Top of Material provided

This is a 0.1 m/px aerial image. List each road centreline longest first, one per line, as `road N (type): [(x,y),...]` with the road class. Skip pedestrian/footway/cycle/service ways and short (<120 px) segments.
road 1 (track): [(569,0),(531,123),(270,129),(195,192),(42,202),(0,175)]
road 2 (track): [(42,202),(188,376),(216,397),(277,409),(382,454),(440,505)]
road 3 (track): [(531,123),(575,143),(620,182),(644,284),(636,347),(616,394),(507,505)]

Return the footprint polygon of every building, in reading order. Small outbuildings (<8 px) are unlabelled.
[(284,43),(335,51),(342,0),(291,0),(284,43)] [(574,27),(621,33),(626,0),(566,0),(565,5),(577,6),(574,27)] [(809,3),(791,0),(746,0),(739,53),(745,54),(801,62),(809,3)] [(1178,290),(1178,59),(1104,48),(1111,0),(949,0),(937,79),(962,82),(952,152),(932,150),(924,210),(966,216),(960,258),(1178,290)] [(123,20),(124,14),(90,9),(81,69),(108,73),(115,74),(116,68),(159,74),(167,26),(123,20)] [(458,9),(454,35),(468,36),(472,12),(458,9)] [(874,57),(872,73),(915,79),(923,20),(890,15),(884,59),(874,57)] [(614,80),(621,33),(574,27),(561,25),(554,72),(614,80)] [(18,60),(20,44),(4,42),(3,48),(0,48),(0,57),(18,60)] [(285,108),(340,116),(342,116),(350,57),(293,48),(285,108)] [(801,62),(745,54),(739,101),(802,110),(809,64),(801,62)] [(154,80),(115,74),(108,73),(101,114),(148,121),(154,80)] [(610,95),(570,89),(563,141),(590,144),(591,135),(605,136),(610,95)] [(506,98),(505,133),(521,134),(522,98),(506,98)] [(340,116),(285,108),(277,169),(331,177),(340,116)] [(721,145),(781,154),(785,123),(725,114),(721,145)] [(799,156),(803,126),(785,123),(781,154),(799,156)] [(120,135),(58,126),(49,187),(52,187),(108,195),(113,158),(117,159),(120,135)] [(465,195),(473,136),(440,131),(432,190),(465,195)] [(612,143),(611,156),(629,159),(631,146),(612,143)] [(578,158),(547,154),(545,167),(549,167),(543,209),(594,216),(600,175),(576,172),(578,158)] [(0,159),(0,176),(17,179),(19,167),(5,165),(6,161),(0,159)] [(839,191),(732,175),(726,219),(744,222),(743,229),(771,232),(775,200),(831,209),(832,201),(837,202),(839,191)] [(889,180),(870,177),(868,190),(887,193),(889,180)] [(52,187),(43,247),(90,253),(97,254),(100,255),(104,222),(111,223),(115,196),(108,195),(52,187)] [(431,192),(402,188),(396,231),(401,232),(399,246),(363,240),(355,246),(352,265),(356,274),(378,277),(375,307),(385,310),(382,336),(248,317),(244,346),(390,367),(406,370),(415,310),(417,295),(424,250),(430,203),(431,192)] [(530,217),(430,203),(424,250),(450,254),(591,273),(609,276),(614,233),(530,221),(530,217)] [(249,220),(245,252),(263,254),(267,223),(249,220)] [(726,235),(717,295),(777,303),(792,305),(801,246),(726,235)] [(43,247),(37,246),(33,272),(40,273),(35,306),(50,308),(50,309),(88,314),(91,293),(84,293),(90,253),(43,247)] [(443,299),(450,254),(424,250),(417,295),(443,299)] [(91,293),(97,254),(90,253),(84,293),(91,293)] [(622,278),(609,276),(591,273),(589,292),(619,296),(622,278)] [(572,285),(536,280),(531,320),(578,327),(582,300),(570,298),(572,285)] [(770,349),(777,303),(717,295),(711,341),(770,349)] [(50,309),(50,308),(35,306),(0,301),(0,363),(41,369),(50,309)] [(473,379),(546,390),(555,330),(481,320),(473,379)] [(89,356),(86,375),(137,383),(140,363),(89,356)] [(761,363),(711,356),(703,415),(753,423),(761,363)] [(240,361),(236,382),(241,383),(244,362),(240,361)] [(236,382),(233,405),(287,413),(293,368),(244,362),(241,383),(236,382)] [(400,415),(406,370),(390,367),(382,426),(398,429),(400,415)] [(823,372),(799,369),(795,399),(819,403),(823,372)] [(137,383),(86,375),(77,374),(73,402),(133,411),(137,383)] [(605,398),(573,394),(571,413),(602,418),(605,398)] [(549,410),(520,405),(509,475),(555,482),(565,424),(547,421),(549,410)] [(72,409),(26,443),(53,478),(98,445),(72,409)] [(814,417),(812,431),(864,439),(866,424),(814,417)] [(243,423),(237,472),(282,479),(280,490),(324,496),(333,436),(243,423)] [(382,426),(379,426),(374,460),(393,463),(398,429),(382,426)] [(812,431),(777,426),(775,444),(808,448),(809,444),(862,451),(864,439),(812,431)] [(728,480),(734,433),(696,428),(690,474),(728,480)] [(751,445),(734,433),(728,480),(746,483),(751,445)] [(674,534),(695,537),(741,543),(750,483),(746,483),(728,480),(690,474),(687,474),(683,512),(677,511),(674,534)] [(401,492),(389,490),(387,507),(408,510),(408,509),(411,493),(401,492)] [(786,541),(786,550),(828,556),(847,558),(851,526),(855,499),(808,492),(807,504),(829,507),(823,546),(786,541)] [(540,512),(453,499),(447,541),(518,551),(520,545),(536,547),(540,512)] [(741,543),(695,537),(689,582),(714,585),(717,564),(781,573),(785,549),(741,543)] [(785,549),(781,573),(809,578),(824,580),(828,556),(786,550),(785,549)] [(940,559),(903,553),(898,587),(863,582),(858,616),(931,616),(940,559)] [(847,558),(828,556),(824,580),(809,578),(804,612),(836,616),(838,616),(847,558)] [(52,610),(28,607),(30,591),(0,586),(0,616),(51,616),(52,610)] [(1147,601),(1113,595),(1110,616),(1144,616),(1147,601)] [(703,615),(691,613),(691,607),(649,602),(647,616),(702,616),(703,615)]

Bottom of Material provided

- [Task]
For the string "road", report how many lines of the records contain it, giving the number only.

- [Solved exercise]
4